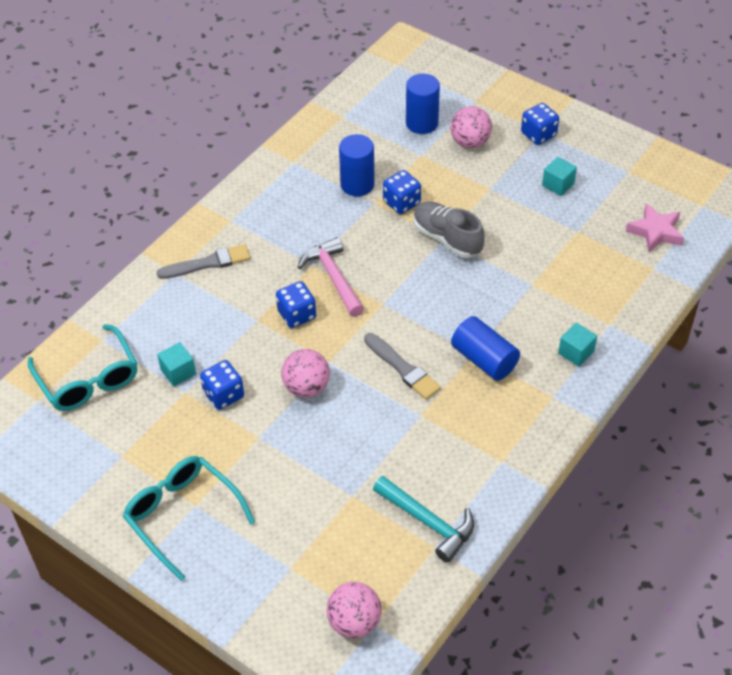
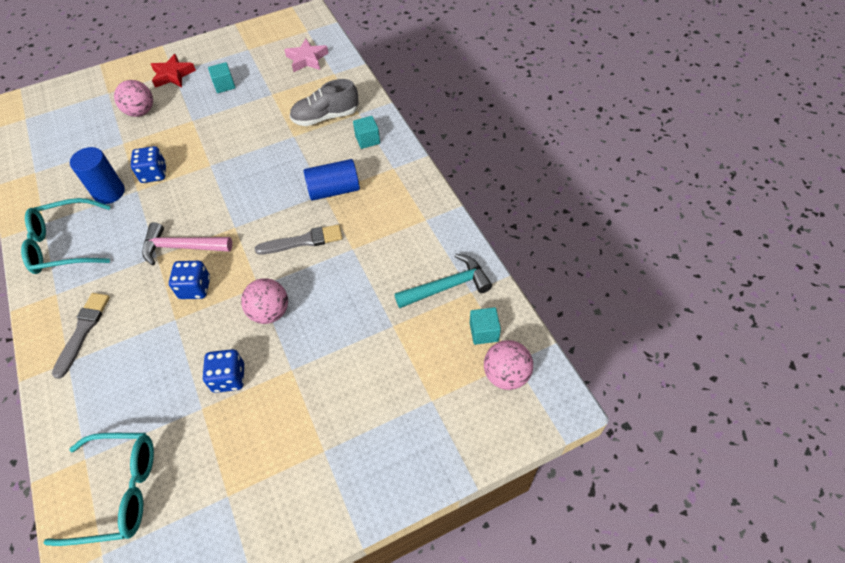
camera: 60 degrees left, 5 degrees up
(178, 372) = (176, 405): turquoise cube -> turquoise cube (484, 332)
(182, 516) = (327, 467): turquoise glasses -> turquoise glasses (64, 245)
(422, 123) = (94, 129): blue cylinder -> none
(447, 238) = (212, 163): grey shoe -> grey shoe (325, 117)
(538, 134) = (173, 75): blue dice -> red star

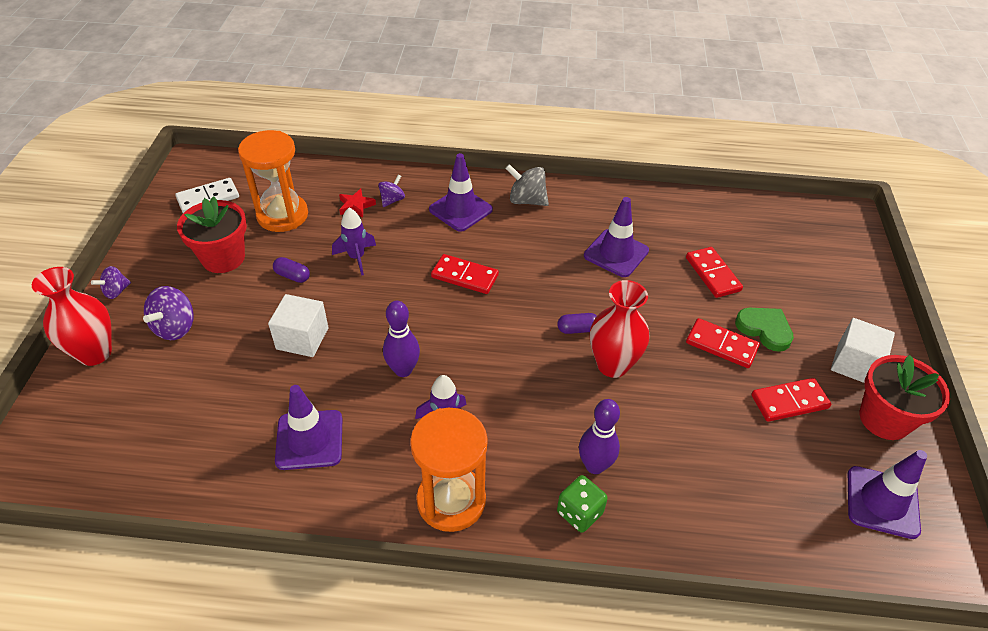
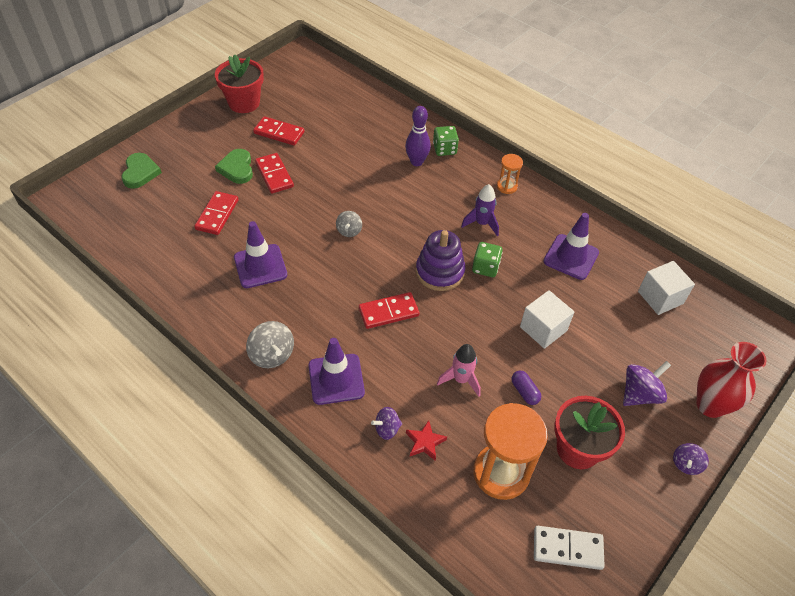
camera: 145 degrees left, 5 degrees up
(116, 291) = (686, 464): purple spinning top -> purple spinning top turned 135 degrees clockwise
(356, 258) = (461, 379): purple rocket -> pink rocket
(403, 370) = (485, 267): purple bowling pin -> green dice
(448, 338) = (440, 272): none -> purple stacking toy
(451, 500) = (507, 186): orange hourglass -> orange hourglass, size x0.49
(464, 276) = (388, 312): red domino -> red domino turned 75 degrees counterclockwise
(577, 329) = (349, 231): purple capsule -> grey spinning top
(612, 365) = (351, 200): red vase -> none
(835, 272) = (140, 172): none -> green heart
(854, 364) = (217, 128): white cube -> white cube (660, 297)
(882, 502) = (297, 82): purple traffic cone -> none

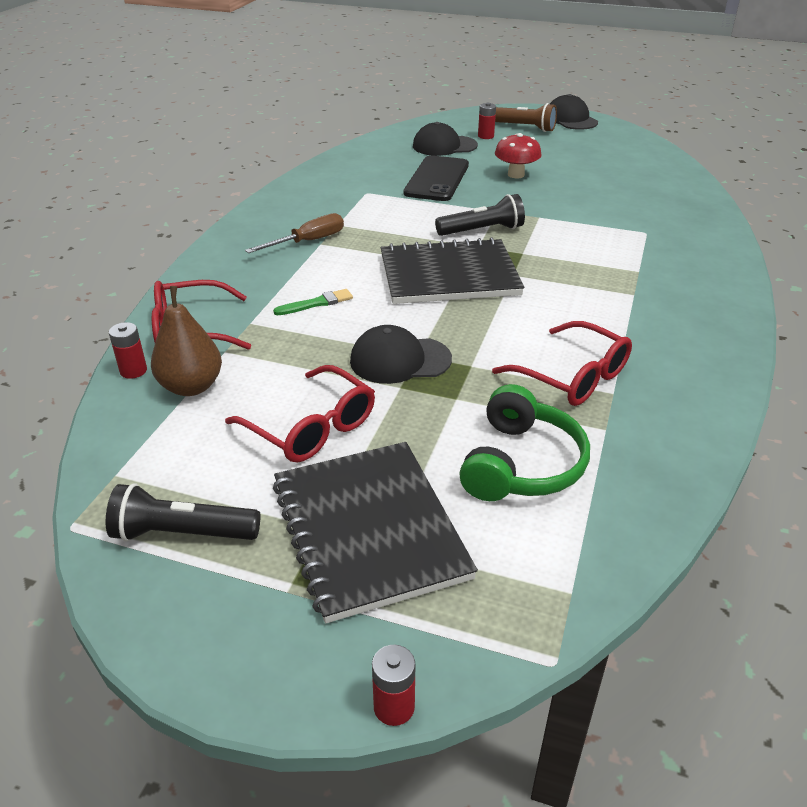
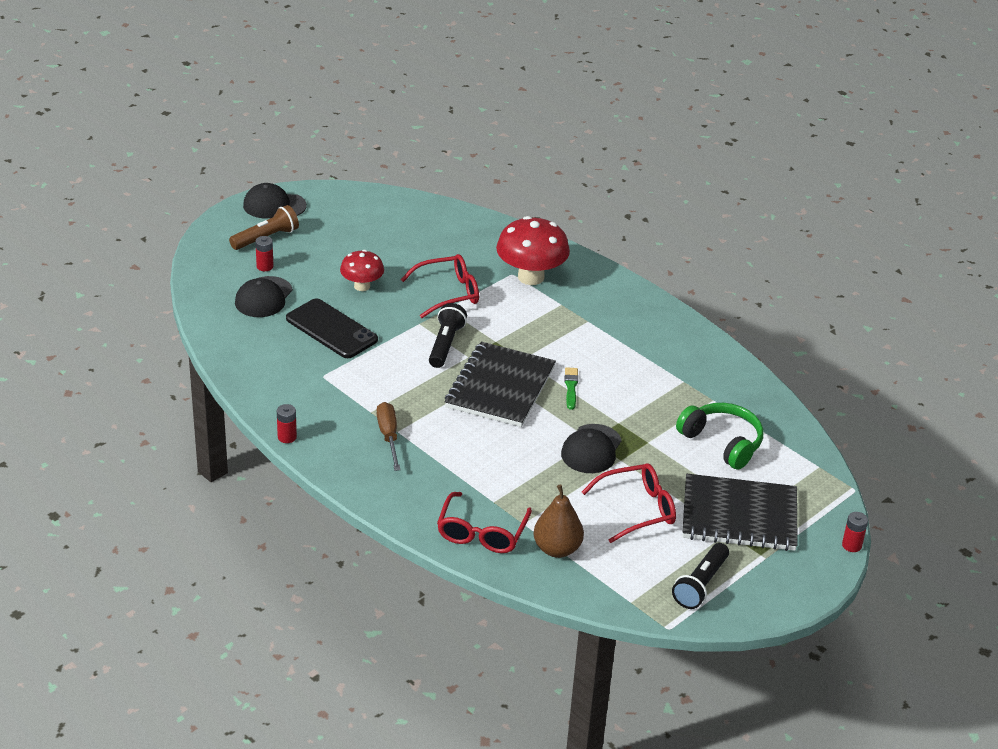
camera: 65 degrees left, 0 degrees up
(133, 371) = (518, 572): red battery -> red battery (287, 437)
(316, 303) = (491, 462): green brush -> green brush (571, 387)
(571, 376) = (657, 389): red glasses -> red glasses (447, 293)
(657, 243) = (531, 277): none -> red mushroom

========================================================================

◆ Your goal: Print the records above word for word, omitting any picture they contain.

◆ Solution to the problem:
camera: 60 degrees left, 5 degrees up
(178, 372) = (176, 405): turquoise cube -> turquoise cube (484, 332)
(182, 516) = (327, 467): turquoise glasses -> turquoise glasses (64, 245)
(422, 123) = (94, 129): blue cylinder -> none
(447, 238) = (212, 163): grey shoe -> grey shoe (325, 117)
(538, 134) = (173, 75): blue dice -> red star

camera: 145 degrees left, 5 degrees up
(116, 291) = (686, 464): purple spinning top -> purple spinning top turned 135 degrees clockwise
(356, 258) = (461, 379): purple rocket -> pink rocket
(403, 370) = (485, 267): purple bowling pin -> green dice
(448, 338) = (440, 272): none -> purple stacking toy
(451, 500) = (507, 186): orange hourglass -> orange hourglass, size x0.49
(464, 276) = (388, 312): red domino -> red domino turned 75 degrees counterclockwise
(577, 329) = (349, 231): purple capsule -> grey spinning top
(612, 365) = (351, 200): red vase -> none
(835, 272) = (140, 172): none -> green heart
(854, 364) = (217, 128): white cube -> white cube (660, 297)
(882, 502) = (297, 82): purple traffic cone -> none

camera: 65 degrees left, 0 degrees up
(133, 371) = (518, 572): red battery -> red battery (287, 437)
(316, 303) = (491, 462): green brush -> green brush (571, 387)
(571, 376) = (657, 389): red glasses -> red glasses (447, 293)
(657, 243) = (531, 277): none -> red mushroom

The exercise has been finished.